__What you are asked to do__
Pull every line containing "brick" from the listing below.

☆ ☆ ☆

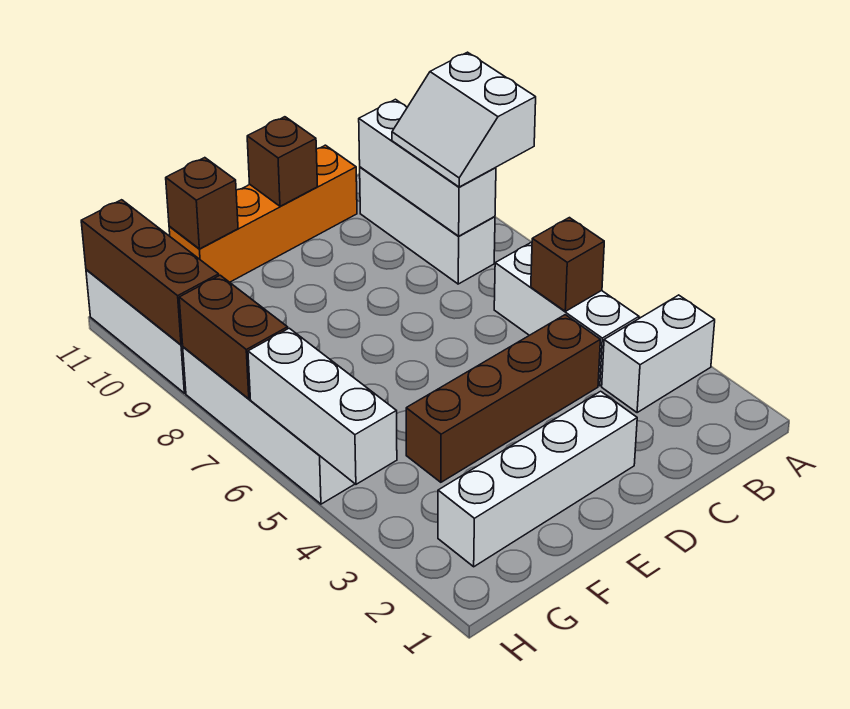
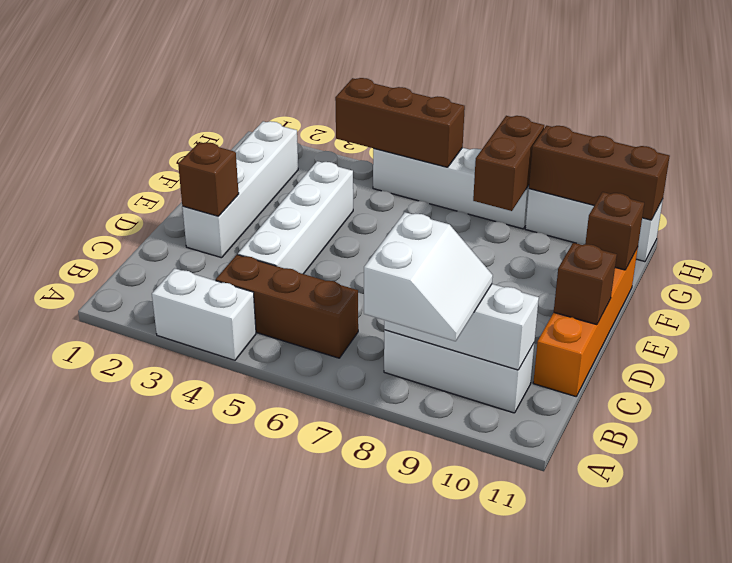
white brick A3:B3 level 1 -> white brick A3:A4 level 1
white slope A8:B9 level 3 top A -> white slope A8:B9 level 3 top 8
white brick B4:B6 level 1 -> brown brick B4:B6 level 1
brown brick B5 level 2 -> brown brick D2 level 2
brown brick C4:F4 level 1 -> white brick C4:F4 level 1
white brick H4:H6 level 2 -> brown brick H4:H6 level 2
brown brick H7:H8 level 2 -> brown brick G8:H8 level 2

☆ ☆ ☆

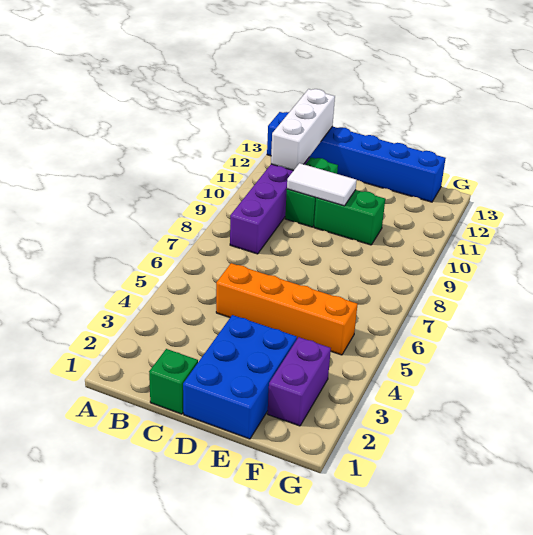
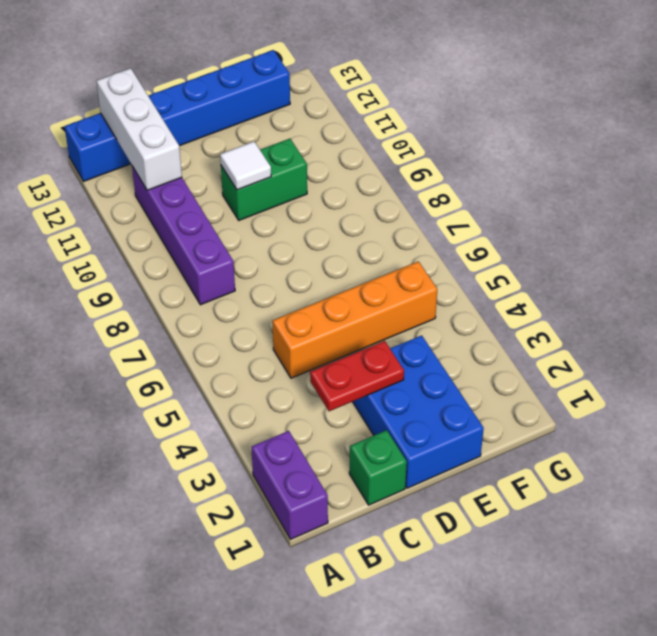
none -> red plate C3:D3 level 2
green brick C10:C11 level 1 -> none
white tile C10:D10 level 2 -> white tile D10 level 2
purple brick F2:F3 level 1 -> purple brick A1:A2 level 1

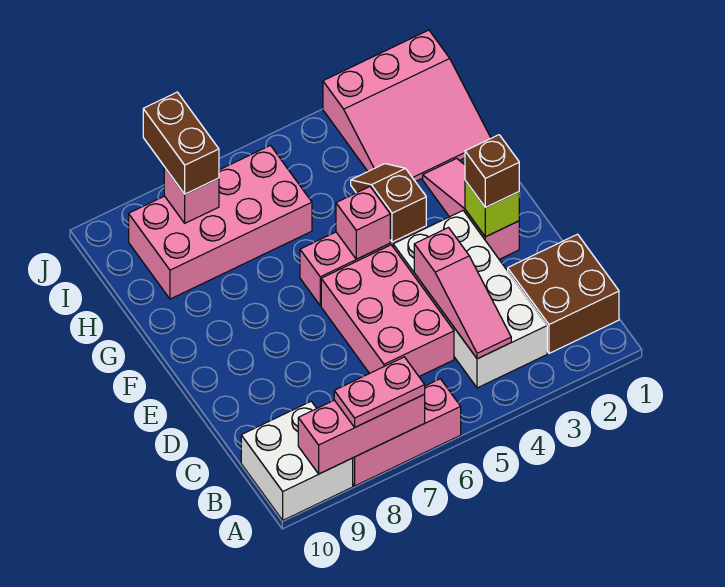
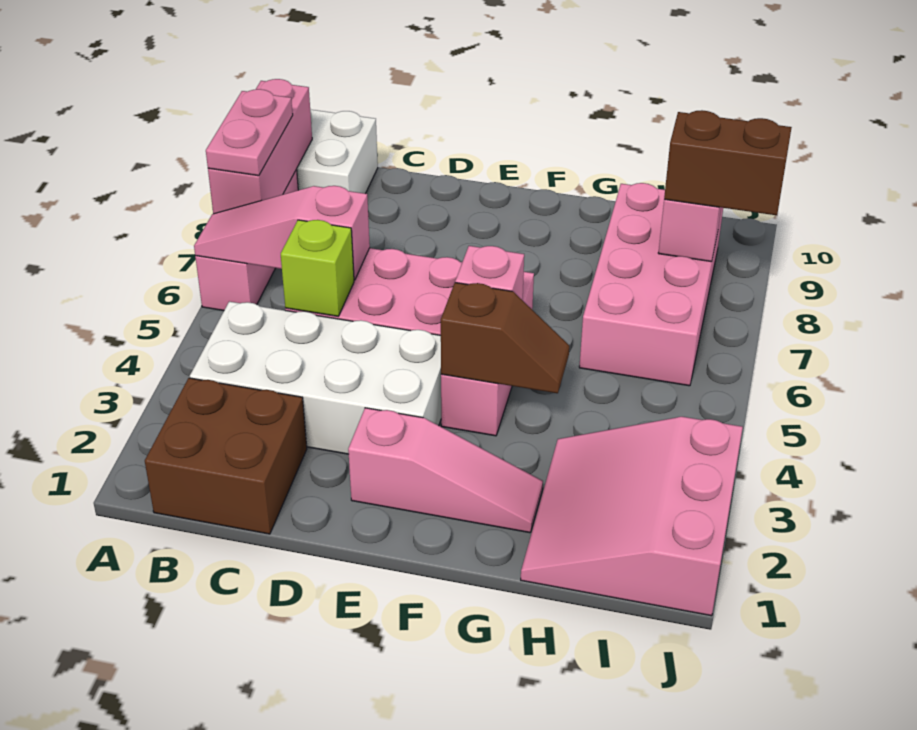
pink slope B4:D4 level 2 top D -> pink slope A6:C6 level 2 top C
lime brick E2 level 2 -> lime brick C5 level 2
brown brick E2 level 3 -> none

☆ ☆ ☆

__Completed task__
white brick A3:B3 level 1 -> white brick A3:A4 level 1
white brick B4:B6 level 1 -> brown brick B4:B6 level 1
brown brick B5 level 2 -> brown brick D2 level 2
brown brick C4:F4 level 1 -> white brick C4:F4 level 1
white brick H4:H6 level 2 -> brown brick H4:H6 level 2
brown brick H7:H8 level 2 -> brown brick G8:H8 level 2
green brick C10:C11 level 1 -> none
purple brick F2:F3 level 1 -> purple brick A1:A2 level 1
lime brick E2 level 2 -> lime brick C5 level 2
brown brick E2 level 3 -> none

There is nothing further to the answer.